(Records from a dataset)
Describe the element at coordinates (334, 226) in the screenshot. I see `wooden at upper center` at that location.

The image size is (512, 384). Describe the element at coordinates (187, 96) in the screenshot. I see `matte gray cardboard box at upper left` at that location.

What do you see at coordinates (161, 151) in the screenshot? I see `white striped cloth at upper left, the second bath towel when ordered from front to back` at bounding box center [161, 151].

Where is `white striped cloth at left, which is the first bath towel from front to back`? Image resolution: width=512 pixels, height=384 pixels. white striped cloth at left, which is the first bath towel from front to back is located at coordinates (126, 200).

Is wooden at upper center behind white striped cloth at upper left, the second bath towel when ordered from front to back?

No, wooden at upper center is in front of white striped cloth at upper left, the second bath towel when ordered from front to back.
...
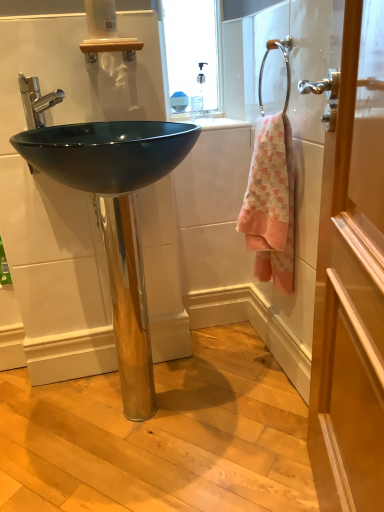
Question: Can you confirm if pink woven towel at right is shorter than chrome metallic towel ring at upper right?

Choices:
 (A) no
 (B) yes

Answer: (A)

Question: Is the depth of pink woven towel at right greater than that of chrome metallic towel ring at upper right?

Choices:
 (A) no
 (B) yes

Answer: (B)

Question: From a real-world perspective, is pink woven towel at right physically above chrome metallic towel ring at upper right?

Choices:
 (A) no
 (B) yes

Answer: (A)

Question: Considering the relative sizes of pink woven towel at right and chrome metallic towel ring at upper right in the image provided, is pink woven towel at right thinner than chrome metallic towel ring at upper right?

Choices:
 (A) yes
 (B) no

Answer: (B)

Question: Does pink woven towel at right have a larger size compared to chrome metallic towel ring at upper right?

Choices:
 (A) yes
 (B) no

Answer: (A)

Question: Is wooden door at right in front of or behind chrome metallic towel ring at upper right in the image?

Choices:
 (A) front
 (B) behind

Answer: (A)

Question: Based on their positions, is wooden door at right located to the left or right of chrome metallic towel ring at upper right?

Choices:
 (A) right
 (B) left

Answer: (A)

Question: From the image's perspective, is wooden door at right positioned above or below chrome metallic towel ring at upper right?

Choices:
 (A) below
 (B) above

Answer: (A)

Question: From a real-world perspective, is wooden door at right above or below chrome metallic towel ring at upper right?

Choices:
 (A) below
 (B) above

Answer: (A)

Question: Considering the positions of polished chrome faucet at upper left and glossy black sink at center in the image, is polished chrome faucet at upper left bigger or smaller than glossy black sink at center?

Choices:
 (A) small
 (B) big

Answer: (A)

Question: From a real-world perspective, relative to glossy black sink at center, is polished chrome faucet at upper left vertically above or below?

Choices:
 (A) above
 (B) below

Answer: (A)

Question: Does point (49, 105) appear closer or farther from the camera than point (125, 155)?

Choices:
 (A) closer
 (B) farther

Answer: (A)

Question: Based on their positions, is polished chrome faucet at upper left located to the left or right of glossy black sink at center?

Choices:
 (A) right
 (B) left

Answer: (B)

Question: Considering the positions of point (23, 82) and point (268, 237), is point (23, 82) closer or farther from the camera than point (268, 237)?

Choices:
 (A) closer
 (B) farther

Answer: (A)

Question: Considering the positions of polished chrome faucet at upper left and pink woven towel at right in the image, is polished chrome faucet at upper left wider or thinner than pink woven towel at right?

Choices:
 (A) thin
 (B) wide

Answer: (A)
* * *
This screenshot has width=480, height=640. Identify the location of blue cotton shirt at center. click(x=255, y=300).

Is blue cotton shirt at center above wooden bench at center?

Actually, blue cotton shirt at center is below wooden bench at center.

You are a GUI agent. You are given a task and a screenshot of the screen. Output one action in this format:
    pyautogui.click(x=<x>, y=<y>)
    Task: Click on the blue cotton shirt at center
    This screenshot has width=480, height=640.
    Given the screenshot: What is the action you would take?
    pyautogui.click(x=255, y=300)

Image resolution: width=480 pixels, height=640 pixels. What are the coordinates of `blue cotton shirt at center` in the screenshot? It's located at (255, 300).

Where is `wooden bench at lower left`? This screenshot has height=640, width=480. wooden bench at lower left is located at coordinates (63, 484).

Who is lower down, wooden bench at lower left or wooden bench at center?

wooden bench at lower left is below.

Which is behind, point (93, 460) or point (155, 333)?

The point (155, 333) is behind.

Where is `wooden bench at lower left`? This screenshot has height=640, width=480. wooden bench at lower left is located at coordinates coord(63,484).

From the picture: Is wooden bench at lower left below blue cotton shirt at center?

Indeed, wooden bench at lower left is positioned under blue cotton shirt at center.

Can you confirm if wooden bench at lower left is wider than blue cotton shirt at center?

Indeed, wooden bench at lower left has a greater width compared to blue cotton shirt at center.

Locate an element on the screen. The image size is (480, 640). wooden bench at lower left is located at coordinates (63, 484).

**Problem requirements**
Please print the lines of the listing above verbatim, from the line containing "Who is lower" through the line containing "From the picture: Is", both included.

**Solution to this task**
Who is lower down, wooden bench at lower left or wooden bench at center?

wooden bench at lower left is below.

Which is behind, point (93, 460) or point (155, 333)?

The point (155, 333) is behind.

Where is `wooden bench at lower left`? This screenshot has height=640, width=480. wooden bench at lower left is located at coordinates coord(63,484).

From the picture: Is wooden bench at lower left below blue cotton shirt at center?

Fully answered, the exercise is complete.